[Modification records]
= = =
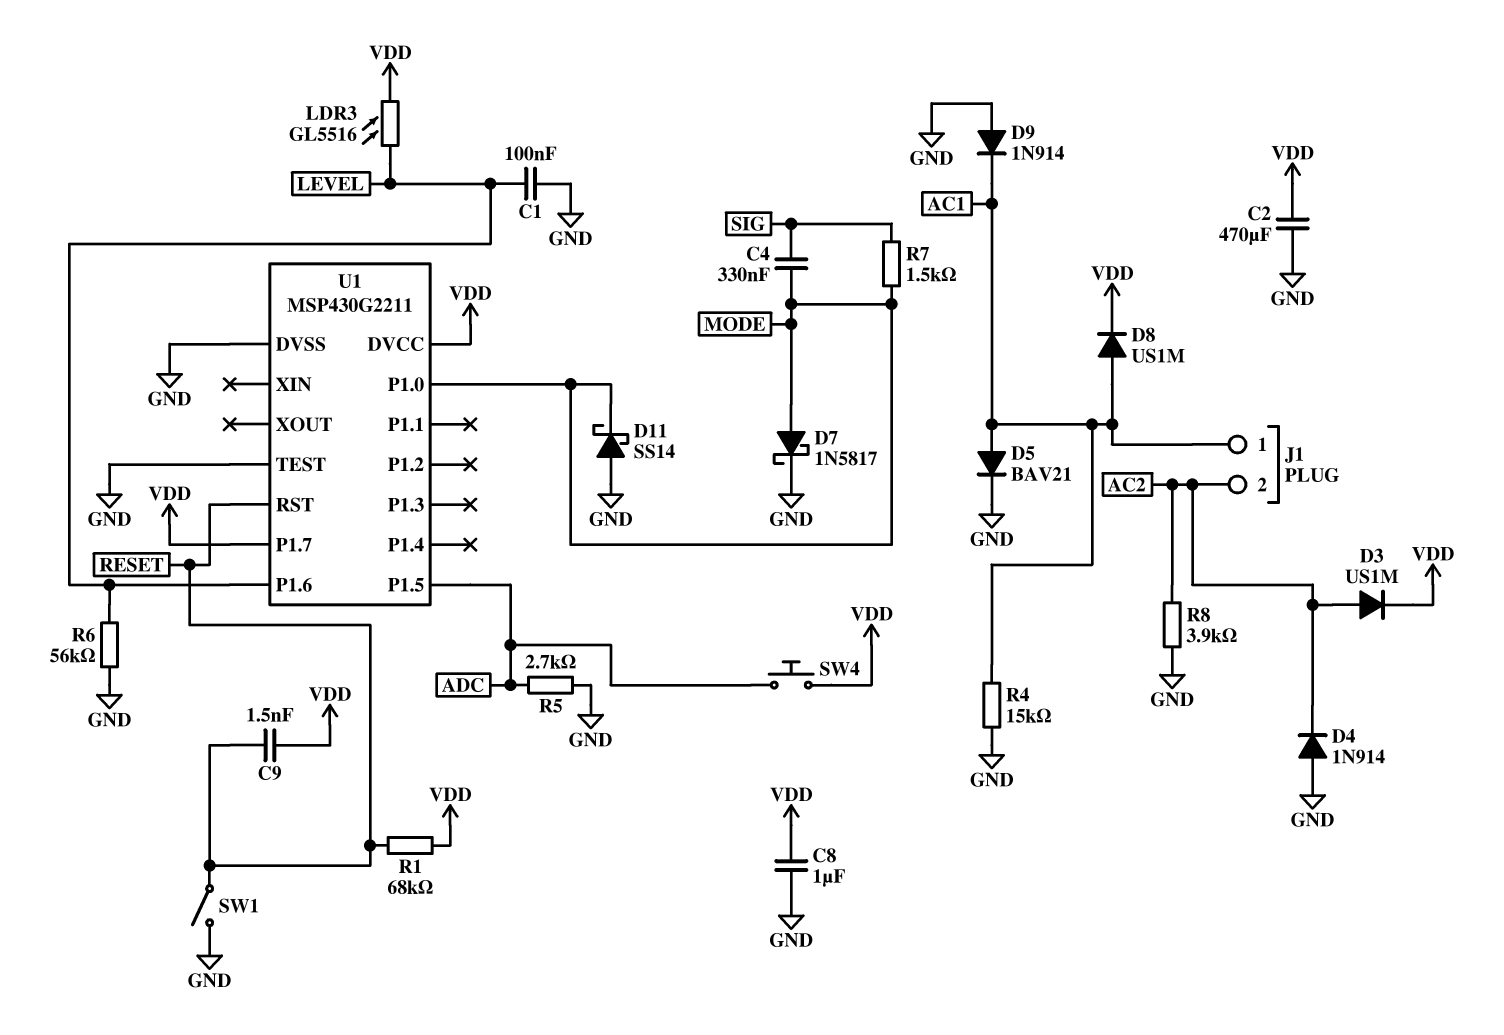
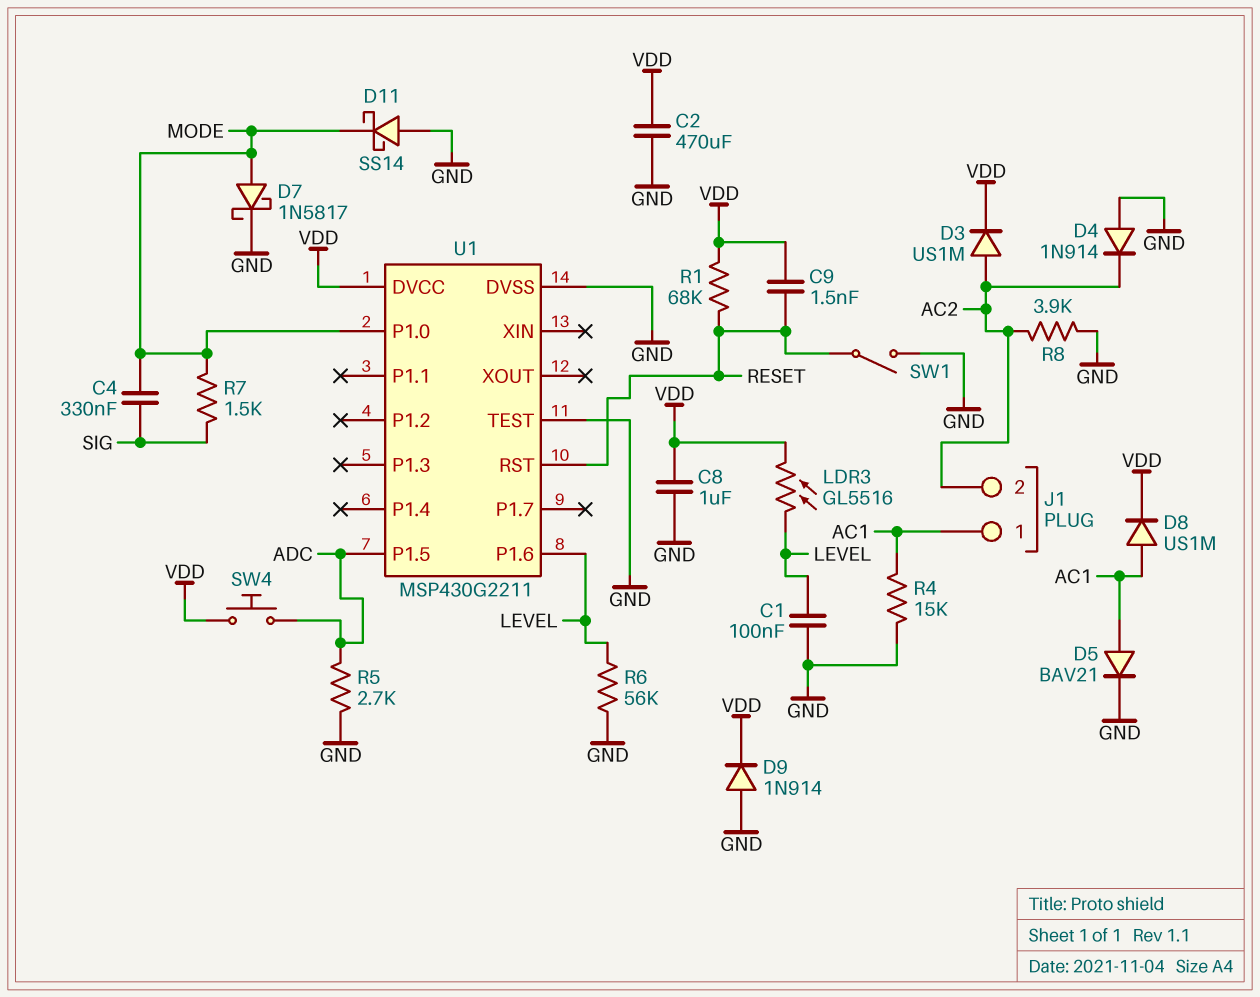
D9: diode 1N914 (A GND, K AC1) -> diode 1N914 (A GND, K VDD)
U1 pin P1.7: VDD -> none

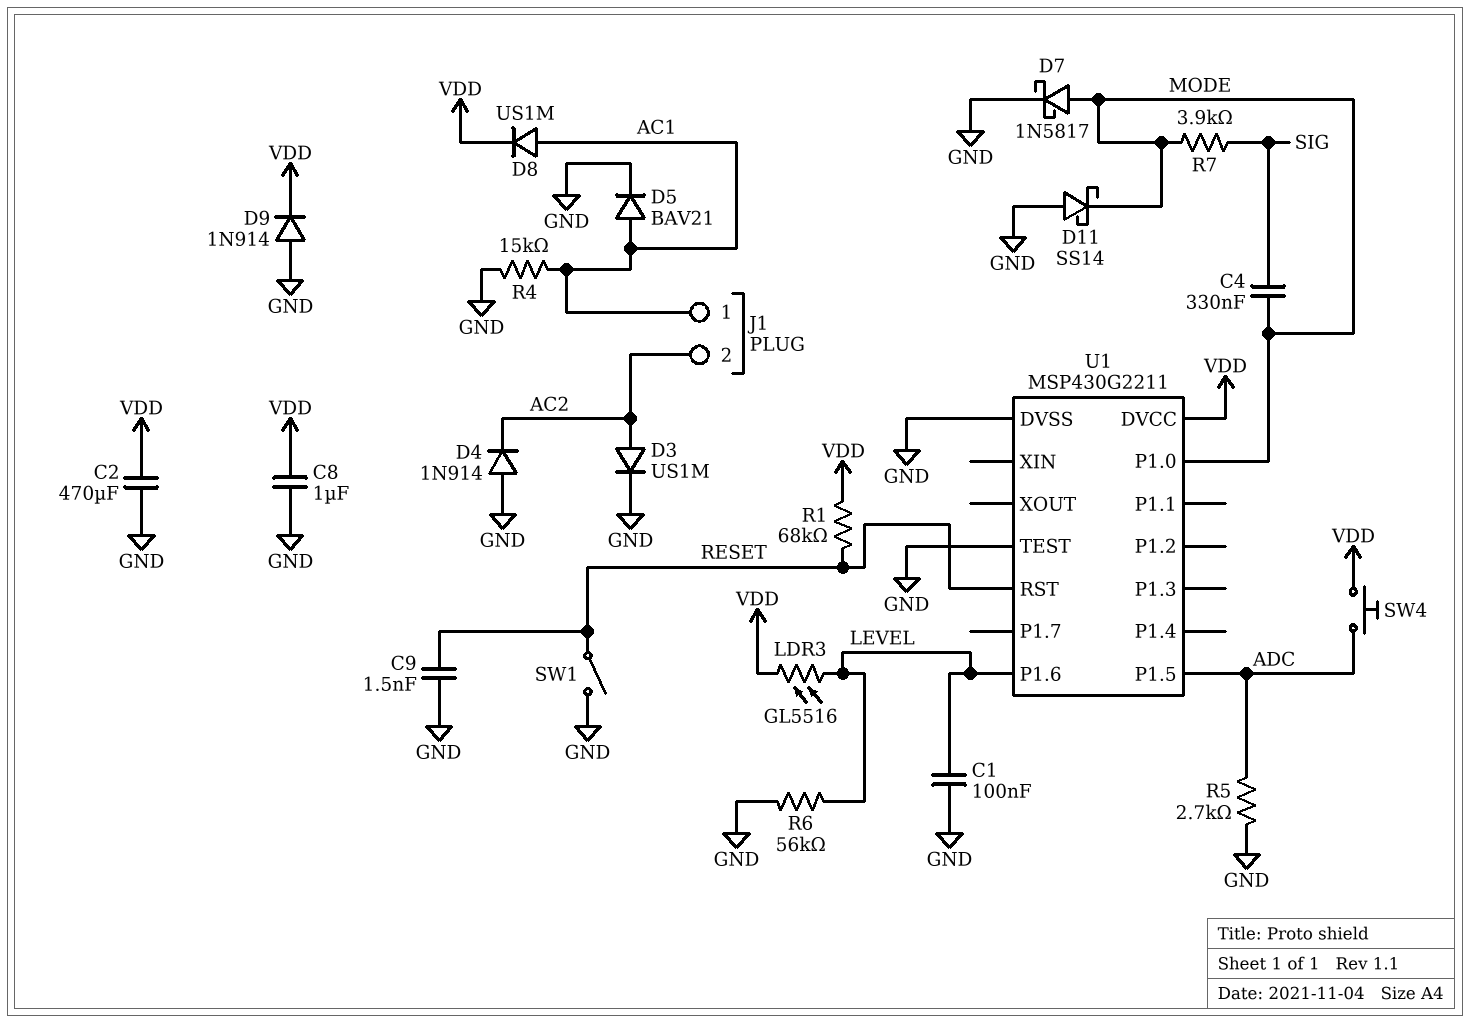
C9: 1.5nF (RESET, VDD) -> 1.5nF (GND, RESET)
D3: diode US1M (A AC2, K VDD) -> diode US1M (A AC2, K GND)
R7: 1.5k (MODE, SIG) -> 3.9k (MODE, SIG)
R8: 3.9k (AC2, GND) -> none

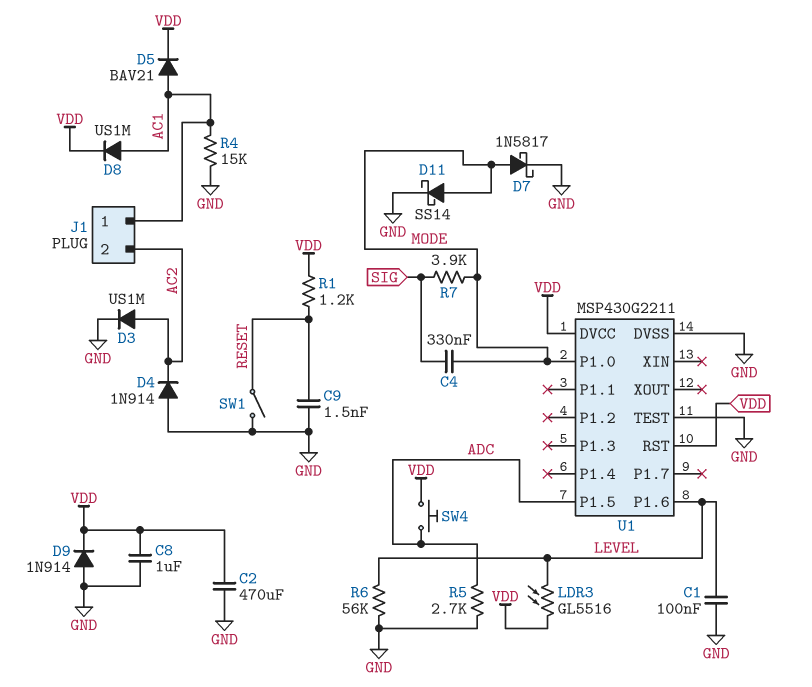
D5: diode BAV21 (A AC1, K GND) -> diode BAV21 (A AC1, K VDD)
D11: schottky SS14 (A GND, K MODE) -> schottky SS14 (A MODE, K GND)
R1: 68k (RESET, VDD) -> 1.2k (RESET, VDD)
U1 pin RST: RESET -> VDD

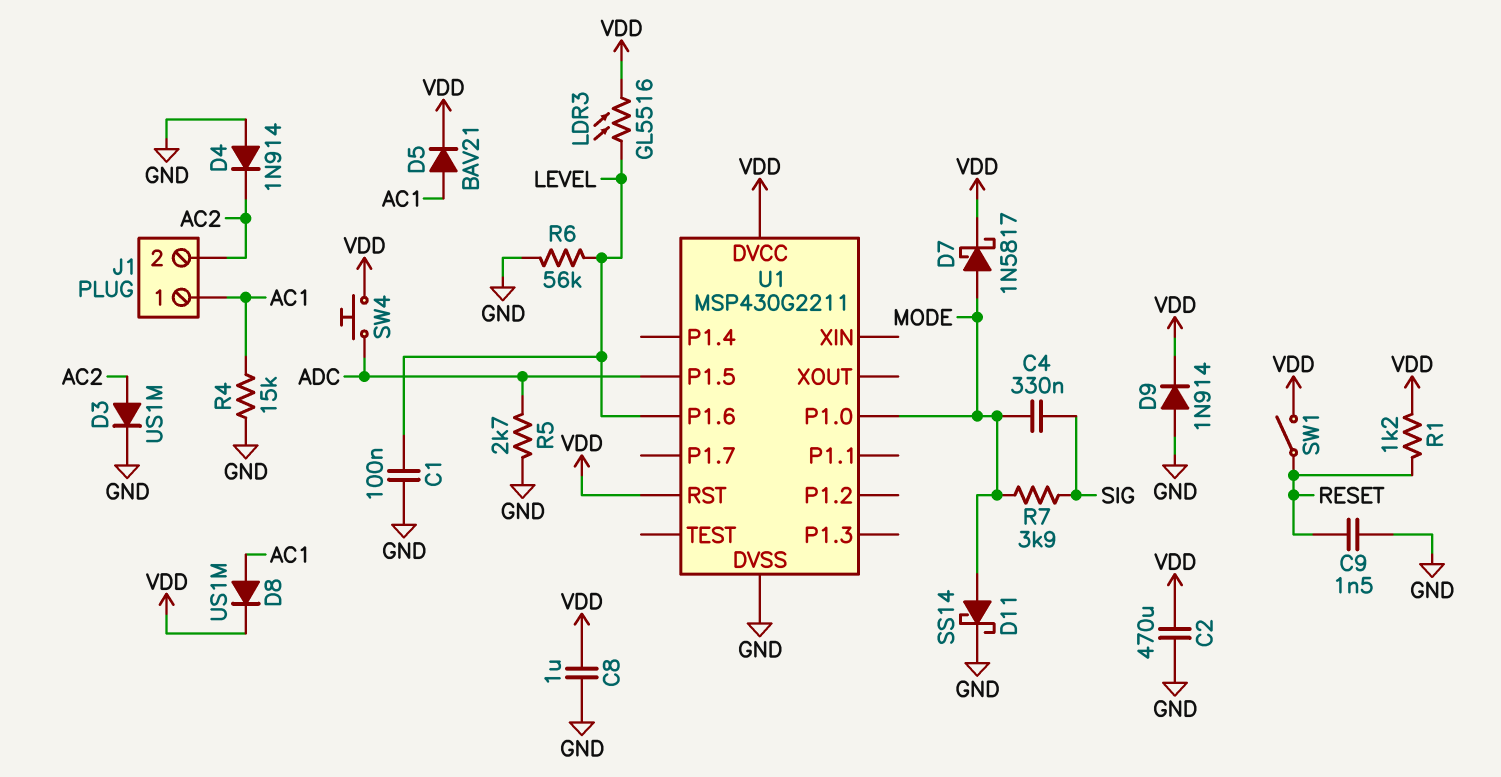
D7: schottky 1N5817 (A MODE, K GND) -> schottky 1N5817 (A MODE, K VDD)
SW1: switch (GND, RESET) -> switch (RESET, VDD)
U1 pin TEST: GND -> none

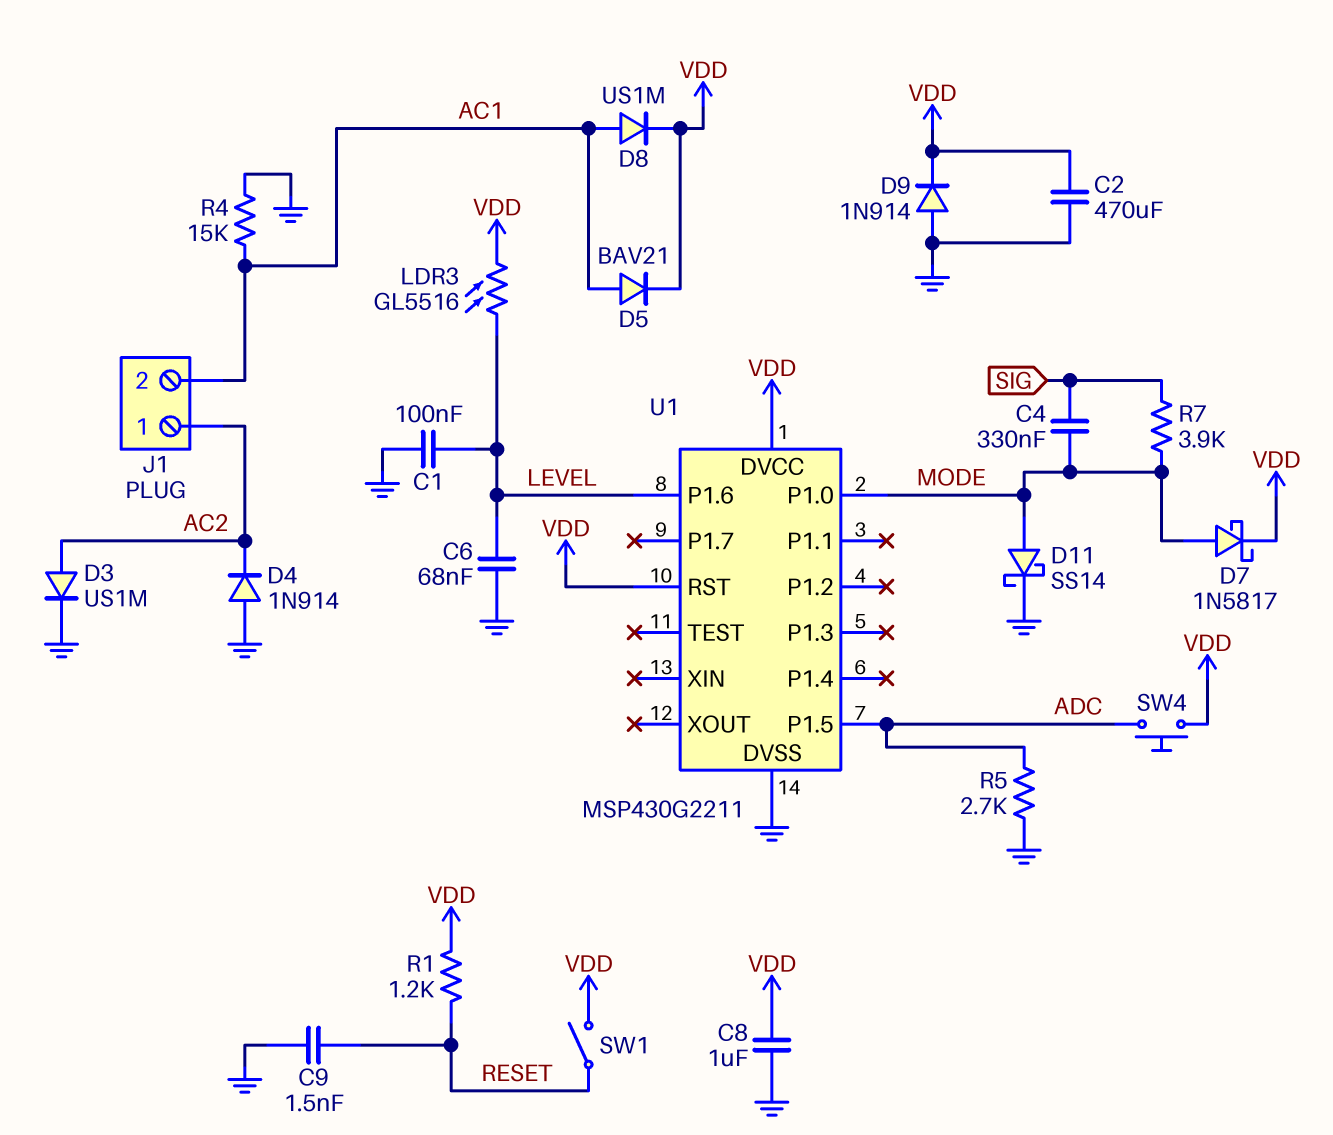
C6: none -> 68nF (GND, LEVEL)
J1 pin 1: AC1 -> AC2
J1 pin 2: AC2 -> AC1
R6: 56k (GND, LEVEL) -> none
= = =
-- WHAT IS BEING ASKED --
Work out how many lines of the entries include the word "MODE", and respond with that number and nothing more.

-- OUTPUT FOR THIS TASK --
3